Supplied data:
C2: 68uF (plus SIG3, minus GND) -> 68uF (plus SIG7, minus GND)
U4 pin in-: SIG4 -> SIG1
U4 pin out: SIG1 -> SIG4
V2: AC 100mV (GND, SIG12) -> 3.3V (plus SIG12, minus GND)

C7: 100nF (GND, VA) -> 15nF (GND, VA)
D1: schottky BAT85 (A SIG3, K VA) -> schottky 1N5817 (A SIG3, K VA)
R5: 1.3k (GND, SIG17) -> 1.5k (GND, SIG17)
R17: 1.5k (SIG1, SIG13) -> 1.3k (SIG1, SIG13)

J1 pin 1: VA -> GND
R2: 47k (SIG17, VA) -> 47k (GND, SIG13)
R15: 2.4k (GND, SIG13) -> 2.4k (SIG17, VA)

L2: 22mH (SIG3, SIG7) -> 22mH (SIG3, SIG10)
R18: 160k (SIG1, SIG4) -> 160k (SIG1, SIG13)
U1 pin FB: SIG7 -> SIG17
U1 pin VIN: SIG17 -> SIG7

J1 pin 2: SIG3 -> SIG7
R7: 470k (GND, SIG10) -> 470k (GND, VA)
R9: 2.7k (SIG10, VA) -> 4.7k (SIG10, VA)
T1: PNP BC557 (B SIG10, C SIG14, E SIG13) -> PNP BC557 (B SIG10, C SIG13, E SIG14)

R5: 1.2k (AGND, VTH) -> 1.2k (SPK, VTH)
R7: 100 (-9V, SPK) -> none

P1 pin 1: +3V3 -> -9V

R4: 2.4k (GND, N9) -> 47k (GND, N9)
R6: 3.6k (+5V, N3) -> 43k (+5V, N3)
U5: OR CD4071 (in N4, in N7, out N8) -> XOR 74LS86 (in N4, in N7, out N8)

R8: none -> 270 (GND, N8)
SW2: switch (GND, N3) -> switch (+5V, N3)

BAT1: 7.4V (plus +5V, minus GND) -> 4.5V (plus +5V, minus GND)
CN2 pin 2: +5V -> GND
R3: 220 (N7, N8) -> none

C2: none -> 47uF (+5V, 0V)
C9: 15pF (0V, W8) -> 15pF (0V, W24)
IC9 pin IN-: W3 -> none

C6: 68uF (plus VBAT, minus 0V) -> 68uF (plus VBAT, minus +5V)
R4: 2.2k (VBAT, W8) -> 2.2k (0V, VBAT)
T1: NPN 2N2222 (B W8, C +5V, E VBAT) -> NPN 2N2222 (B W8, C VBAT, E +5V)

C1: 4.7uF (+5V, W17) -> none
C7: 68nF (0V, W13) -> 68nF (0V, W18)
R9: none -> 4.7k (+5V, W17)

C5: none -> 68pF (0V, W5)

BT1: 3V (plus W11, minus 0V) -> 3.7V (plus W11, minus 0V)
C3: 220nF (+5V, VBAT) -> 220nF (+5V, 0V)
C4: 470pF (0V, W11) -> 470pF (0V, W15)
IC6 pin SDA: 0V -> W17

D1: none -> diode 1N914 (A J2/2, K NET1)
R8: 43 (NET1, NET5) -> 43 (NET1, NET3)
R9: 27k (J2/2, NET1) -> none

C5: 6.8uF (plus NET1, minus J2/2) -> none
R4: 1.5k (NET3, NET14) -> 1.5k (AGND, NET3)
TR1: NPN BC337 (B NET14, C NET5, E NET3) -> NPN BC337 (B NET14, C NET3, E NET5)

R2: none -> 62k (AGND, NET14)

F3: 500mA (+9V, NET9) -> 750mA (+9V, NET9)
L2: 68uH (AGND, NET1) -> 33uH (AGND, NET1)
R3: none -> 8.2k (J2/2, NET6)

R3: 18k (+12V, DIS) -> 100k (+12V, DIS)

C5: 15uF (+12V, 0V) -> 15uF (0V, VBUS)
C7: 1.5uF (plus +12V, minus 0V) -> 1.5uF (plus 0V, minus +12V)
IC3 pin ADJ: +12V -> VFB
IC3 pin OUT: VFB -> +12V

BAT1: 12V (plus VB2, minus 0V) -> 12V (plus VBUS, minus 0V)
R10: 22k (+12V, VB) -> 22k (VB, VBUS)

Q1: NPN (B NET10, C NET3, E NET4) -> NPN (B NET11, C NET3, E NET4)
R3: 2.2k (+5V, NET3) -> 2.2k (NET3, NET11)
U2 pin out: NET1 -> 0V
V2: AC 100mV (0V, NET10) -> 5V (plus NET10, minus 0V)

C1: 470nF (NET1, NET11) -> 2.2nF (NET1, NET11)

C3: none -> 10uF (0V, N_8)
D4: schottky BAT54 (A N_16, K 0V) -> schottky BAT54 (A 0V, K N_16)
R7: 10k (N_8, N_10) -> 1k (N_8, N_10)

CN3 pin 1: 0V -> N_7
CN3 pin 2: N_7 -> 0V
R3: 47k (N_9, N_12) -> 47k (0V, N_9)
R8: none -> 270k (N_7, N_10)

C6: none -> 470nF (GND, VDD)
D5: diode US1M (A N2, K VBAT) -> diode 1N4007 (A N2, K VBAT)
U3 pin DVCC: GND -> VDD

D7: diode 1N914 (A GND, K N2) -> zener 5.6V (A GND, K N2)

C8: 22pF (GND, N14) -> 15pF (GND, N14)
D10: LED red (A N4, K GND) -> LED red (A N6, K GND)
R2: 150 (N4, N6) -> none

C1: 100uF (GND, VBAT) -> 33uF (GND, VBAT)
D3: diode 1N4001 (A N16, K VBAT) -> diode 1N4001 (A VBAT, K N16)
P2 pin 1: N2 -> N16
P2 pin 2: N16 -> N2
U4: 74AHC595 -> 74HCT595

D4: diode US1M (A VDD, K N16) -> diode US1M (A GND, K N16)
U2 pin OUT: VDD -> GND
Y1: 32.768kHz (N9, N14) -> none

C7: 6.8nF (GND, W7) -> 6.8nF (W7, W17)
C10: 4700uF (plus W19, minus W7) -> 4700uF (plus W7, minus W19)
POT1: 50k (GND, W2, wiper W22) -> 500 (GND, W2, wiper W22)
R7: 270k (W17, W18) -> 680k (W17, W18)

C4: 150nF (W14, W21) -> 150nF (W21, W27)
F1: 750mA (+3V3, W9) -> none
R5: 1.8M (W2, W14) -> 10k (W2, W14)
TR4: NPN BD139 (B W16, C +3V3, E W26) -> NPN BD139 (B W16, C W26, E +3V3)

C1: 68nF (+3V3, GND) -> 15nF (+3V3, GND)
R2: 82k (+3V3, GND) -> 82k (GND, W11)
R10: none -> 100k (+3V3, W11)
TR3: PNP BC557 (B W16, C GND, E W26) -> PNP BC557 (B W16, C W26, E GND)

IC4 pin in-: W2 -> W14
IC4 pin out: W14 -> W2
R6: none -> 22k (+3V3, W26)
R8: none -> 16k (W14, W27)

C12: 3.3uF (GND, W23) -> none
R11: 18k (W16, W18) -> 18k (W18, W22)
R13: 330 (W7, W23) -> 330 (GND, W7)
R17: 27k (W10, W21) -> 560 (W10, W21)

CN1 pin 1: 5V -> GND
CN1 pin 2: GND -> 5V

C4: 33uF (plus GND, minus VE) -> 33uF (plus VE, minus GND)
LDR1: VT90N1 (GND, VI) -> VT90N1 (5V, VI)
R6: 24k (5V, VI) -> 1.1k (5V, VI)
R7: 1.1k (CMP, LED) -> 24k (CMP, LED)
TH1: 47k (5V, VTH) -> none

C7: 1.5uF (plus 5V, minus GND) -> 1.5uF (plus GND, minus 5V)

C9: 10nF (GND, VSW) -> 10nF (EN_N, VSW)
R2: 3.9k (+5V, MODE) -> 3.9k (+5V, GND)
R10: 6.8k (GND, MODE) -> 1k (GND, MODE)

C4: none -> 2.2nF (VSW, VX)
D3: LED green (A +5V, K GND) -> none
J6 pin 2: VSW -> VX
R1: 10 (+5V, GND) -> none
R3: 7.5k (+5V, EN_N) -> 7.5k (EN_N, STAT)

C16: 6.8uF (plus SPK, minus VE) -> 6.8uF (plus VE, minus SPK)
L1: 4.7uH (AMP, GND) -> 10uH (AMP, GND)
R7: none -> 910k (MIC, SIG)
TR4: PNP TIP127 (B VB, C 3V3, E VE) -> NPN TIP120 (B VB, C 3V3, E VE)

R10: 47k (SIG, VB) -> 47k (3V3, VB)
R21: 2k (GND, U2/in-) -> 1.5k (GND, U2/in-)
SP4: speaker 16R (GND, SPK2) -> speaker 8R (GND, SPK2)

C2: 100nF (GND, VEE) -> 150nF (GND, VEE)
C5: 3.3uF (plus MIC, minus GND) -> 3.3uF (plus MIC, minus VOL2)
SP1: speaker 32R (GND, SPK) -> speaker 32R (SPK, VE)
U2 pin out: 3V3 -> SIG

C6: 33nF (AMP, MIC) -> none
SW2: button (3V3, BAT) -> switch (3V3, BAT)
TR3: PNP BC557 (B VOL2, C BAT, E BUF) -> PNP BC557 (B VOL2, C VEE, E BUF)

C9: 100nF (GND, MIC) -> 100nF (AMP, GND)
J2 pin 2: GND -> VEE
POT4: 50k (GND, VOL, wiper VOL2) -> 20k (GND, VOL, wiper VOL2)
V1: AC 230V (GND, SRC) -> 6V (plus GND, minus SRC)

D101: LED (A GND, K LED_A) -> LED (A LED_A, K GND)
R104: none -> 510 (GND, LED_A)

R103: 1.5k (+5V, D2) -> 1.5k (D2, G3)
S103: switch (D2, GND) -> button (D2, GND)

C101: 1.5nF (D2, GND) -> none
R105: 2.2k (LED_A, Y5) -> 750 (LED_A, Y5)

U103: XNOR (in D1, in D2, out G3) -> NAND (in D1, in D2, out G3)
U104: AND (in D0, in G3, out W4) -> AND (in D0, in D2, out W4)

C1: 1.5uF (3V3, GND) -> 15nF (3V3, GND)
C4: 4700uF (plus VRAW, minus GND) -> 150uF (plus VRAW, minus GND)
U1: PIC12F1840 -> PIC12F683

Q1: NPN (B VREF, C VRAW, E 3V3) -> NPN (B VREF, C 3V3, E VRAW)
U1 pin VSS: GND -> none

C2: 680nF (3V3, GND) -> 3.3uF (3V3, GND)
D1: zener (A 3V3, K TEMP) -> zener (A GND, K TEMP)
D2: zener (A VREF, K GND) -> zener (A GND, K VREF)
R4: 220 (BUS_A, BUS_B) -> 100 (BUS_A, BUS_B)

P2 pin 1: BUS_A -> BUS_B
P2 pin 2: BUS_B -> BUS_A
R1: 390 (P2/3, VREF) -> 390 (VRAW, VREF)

Aim of the task: Reproduce each line of the data containing the word "speaker".

Exercise response:
SP4: speaker 16R (GND, SPK2) -> speaker 8R (GND, SPK2)
SP1: speaker 32R (GND, SPK) -> speaker 32R (SPK, VE)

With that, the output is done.